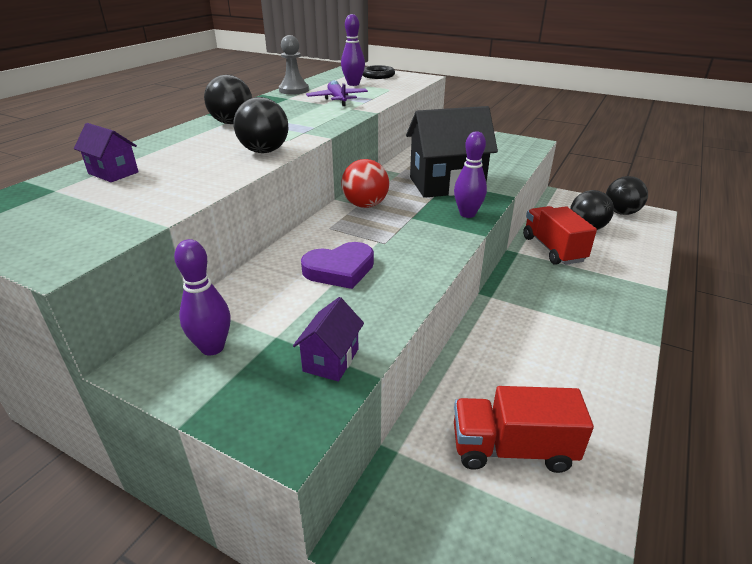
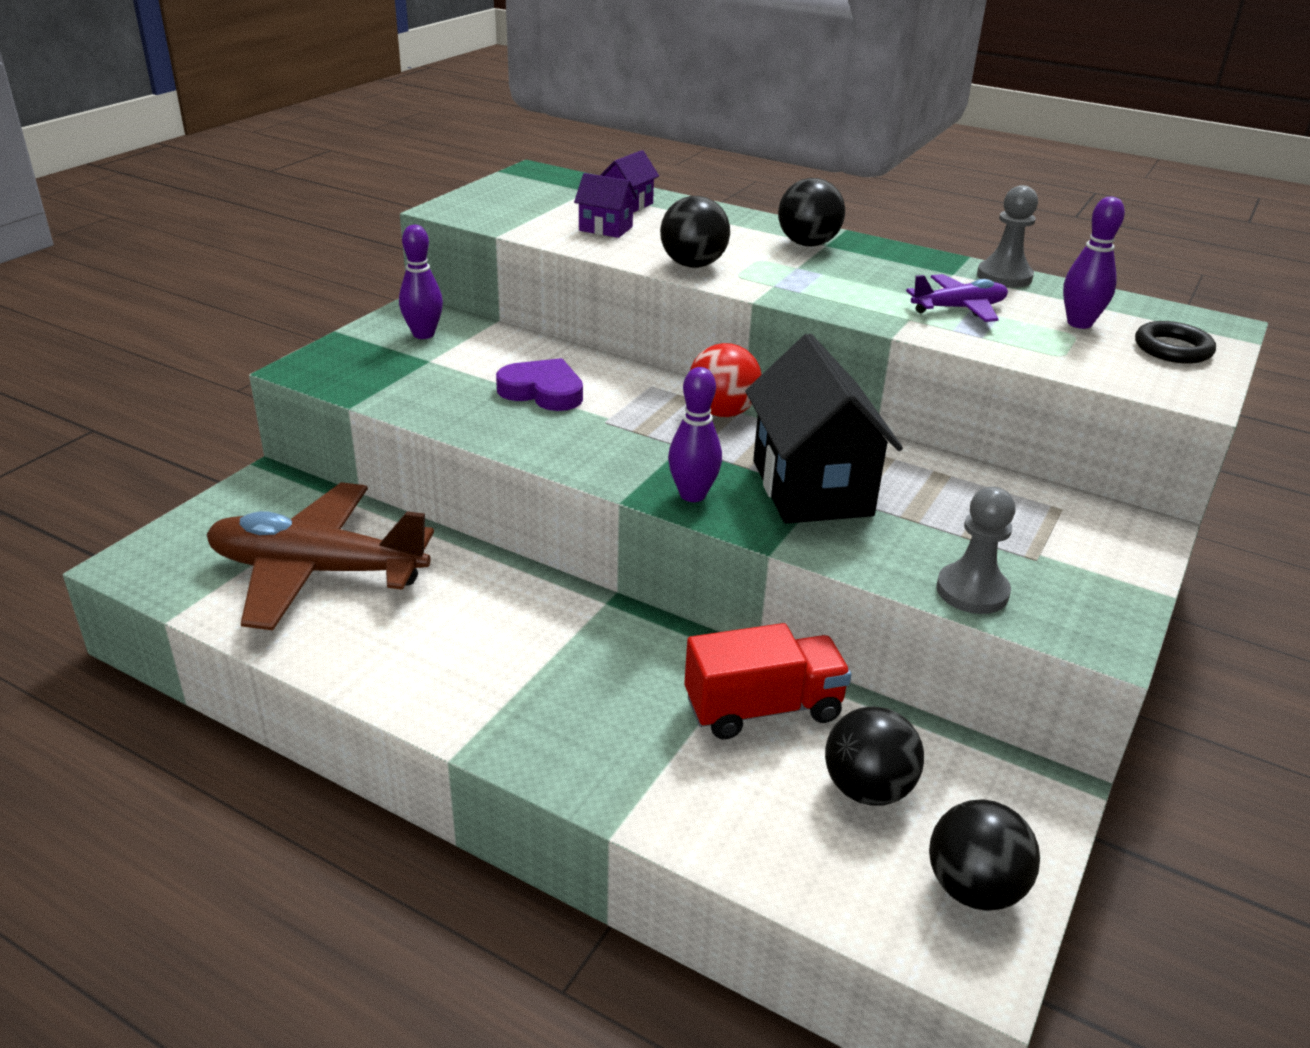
camera: 90 degrees right, 0 degrees up
(331, 360) = (383, 385): purple house -> purple house (605, 229)
(340, 270) = (542, 391): purple heart -> purple heart turned 135 degrees clockwise
(512, 449) = (317, 571): red truck -> brown plane
(516, 159) = (972, 591): none -> grey pawn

┄┄┄┄┄┄┄┄┄┄┄┄┄┄┄┄┄┄┄┄

Task brief → Please retype the records above exactly, leaving every image out.

Reply to the task →
camera: 90 degrees right, 0 degrees up
(331, 360) = (383, 385): purple house -> purple house (605, 229)
(340, 270) = (542, 391): purple heart -> purple heart turned 135 degrees clockwise
(512, 449) = (317, 571): red truck -> brown plane
(516, 159) = (972, 591): none -> grey pawn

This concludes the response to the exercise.